» **Exercise details**
From the entries below, copy exactly the lines from the one that contains "none -> yellow 1x2 plate [629,195,765,267]" through the one that contains "white 1x1 tile [142,145,186,181]", both included, and only those.

▬▬▬▬▬▬

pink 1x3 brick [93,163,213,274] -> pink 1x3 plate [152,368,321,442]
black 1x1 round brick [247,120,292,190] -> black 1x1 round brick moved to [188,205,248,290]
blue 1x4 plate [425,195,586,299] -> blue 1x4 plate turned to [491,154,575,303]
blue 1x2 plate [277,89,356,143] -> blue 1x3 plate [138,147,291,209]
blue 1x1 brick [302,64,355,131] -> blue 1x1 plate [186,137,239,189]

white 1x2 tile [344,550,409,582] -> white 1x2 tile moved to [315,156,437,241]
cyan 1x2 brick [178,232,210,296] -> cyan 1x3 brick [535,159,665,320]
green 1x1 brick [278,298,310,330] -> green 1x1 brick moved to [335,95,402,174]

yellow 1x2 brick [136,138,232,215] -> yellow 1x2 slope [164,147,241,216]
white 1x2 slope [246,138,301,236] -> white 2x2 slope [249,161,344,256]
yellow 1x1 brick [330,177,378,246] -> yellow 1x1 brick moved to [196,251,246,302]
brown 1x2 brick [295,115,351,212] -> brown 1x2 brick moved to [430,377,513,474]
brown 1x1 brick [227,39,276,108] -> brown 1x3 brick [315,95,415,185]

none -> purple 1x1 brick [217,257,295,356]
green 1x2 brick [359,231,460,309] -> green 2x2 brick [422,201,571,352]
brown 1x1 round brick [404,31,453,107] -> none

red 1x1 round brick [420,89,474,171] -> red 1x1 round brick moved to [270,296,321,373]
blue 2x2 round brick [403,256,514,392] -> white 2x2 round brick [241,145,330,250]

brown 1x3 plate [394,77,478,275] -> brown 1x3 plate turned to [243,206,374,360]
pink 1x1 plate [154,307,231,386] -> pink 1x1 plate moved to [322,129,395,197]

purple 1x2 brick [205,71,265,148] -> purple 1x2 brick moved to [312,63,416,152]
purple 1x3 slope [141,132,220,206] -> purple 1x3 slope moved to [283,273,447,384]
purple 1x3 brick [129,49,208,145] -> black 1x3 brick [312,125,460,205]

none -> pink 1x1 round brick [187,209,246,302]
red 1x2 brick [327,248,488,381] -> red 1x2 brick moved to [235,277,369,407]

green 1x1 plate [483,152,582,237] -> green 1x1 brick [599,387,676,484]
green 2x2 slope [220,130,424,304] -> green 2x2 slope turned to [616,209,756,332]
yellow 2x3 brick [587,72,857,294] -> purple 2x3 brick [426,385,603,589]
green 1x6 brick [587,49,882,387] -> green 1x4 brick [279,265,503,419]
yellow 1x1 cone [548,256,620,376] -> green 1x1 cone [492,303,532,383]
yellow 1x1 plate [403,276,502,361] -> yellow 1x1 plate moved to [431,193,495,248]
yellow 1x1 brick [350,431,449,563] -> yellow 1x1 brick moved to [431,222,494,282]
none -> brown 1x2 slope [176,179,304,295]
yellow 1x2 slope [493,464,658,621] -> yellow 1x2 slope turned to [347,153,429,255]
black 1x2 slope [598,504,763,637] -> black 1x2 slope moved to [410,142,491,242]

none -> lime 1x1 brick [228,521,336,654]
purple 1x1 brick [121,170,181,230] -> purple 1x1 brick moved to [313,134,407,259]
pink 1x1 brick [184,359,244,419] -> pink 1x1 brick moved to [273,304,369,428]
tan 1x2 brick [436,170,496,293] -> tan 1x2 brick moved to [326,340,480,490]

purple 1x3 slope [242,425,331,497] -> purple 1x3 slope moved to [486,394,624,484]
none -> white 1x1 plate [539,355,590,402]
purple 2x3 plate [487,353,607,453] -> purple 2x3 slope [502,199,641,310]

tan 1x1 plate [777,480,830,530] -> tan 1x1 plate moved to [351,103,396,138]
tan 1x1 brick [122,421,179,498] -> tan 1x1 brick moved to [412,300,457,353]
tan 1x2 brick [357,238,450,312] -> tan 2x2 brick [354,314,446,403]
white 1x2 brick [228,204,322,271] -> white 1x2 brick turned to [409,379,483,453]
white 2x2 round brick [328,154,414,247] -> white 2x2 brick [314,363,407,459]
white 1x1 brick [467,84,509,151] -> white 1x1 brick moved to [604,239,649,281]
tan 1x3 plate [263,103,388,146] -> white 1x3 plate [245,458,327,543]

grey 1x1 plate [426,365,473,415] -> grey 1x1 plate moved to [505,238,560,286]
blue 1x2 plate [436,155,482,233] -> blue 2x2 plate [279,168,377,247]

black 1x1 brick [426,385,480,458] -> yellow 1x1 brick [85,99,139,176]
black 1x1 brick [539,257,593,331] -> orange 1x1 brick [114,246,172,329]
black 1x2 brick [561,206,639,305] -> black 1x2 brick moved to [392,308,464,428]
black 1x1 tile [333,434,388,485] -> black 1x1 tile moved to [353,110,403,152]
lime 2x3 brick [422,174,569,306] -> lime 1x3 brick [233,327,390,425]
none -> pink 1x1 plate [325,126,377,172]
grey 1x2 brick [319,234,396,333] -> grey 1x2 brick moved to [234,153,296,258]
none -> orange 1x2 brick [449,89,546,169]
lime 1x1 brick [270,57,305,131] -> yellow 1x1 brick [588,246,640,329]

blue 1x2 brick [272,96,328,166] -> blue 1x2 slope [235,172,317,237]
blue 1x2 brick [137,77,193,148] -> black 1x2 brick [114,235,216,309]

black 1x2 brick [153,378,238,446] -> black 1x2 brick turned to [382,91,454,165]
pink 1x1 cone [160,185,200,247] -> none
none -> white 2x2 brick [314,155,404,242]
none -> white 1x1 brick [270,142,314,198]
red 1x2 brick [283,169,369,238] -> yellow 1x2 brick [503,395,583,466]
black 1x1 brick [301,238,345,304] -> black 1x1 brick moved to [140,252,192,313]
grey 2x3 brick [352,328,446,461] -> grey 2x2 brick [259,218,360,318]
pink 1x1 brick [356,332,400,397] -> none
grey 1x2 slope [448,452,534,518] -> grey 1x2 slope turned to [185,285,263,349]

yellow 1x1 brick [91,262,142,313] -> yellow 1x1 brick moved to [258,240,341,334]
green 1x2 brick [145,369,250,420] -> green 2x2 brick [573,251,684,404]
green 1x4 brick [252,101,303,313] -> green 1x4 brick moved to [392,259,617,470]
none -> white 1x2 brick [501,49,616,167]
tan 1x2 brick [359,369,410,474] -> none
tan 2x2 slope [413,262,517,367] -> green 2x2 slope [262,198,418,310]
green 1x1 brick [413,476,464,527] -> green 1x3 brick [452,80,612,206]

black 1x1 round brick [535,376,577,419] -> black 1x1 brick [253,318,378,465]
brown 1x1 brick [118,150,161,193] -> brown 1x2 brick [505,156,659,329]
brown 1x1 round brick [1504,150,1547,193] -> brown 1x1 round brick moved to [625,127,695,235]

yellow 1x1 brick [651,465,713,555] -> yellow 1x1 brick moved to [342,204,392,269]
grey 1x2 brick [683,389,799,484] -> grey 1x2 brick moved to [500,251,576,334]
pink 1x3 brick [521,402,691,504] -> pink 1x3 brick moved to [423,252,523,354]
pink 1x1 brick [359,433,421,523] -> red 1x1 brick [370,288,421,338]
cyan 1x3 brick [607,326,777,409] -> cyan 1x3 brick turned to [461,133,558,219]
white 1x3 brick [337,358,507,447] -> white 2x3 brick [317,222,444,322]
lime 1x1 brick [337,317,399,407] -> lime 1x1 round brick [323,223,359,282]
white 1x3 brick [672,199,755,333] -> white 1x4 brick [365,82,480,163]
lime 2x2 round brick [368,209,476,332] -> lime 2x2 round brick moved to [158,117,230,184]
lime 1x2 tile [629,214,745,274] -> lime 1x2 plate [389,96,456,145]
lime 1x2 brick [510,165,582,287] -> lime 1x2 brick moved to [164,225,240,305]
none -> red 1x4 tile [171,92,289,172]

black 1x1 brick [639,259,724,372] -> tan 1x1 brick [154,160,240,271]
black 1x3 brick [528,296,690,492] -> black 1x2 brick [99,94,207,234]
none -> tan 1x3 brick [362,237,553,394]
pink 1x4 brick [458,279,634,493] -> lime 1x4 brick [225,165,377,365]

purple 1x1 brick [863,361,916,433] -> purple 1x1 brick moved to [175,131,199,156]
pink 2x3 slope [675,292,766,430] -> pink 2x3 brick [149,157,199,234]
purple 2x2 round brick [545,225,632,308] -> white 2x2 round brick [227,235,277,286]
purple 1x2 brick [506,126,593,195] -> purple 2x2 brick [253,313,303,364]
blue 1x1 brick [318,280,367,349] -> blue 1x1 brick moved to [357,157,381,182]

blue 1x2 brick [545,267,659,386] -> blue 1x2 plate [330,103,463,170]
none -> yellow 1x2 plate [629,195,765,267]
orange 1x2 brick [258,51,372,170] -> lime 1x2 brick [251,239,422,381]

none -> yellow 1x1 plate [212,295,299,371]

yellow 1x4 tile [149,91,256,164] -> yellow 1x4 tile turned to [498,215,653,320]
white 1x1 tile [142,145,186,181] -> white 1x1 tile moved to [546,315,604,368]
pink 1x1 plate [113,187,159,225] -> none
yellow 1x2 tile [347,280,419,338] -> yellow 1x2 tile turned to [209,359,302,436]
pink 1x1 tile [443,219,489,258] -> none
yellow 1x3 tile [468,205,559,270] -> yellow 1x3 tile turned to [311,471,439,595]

▬▬▬▬▬▬

» **Response to this exercise**
none -> yellow 1x2 plate [629,195,765,267]
orange 1x2 brick [258,51,372,170] -> lime 1x2 brick [251,239,422,381]

none -> yellow 1x1 plate [212,295,299,371]

yellow 1x4 tile [149,91,256,164] -> yellow 1x4 tile turned to [498,215,653,320]
white 1x1 tile [142,145,186,181] -> white 1x1 tile moved to [546,315,604,368]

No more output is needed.